● **Your instructions**: Reproduce the records precisely. Omit every picture.

Collection entries
::::
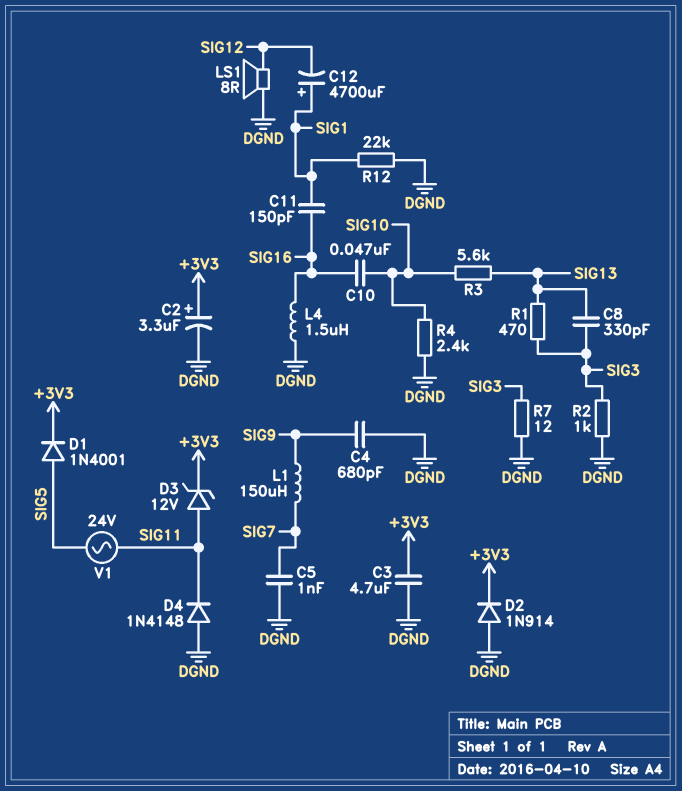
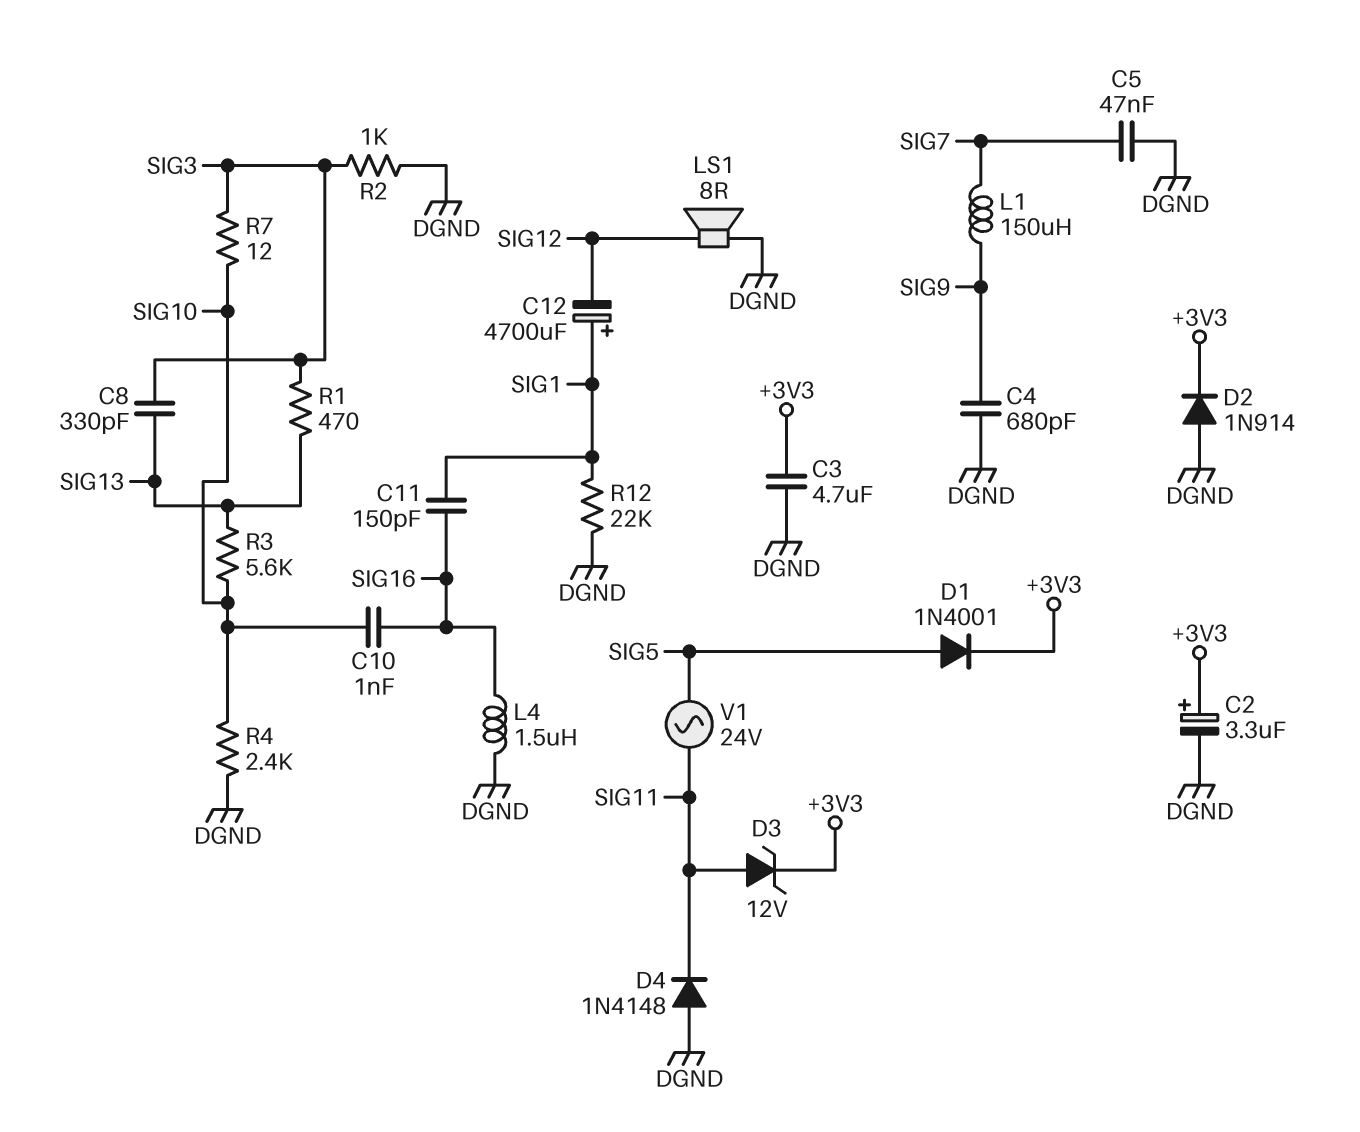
C5: 1nF (DGND, SIG7) -> 47nF (DGND, SIG7)
C10: 47nF (SIG10, SIG16) -> 1nF (SIG10, SIG16)
R7: 12 (DGND, SIG3) -> 12 (SIG3, SIG10)

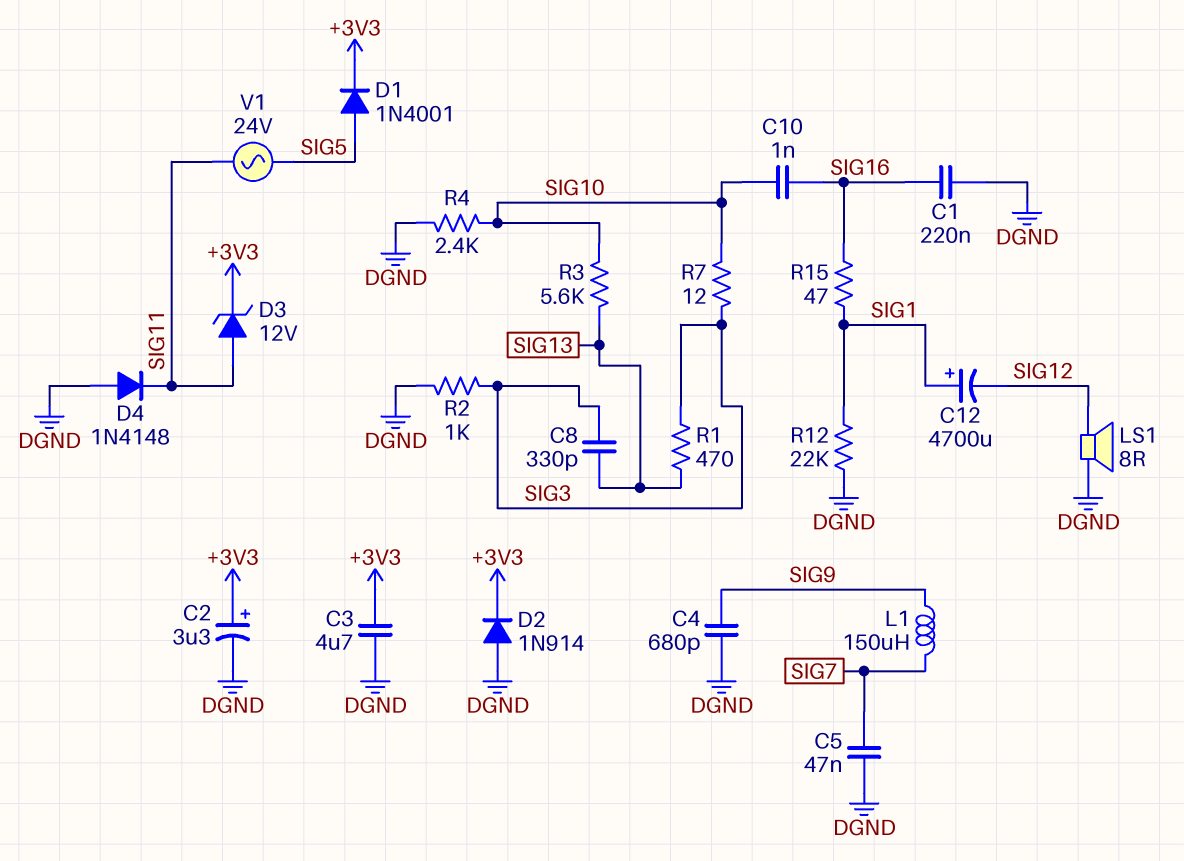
C1: none -> 220nF (DGND, SIG16)
C11: 150pF (SIG1, SIG16) -> none
L4: 1.5uH (DGND, SIG16) -> none
R15: none -> 47 (SIG1, SIG16)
::::
● **Response to the task**:
C5: 1nF (DGND, SIG7) -> 47nF (DGND, SIG7)
C10: 47nF (SIG10, SIG16) -> 1nF (SIG10, SIG16)
R7: 12 (DGND, SIG3) -> 12 (SIG3, SIG10)

C1: none -> 220nF (DGND, SIG16)
C11: 150pF (SIG1, SIG16) -> none
L4: 1.5uH (DGND, SIG16) -> none
R15: none -> 47 (SIG1, SIG16)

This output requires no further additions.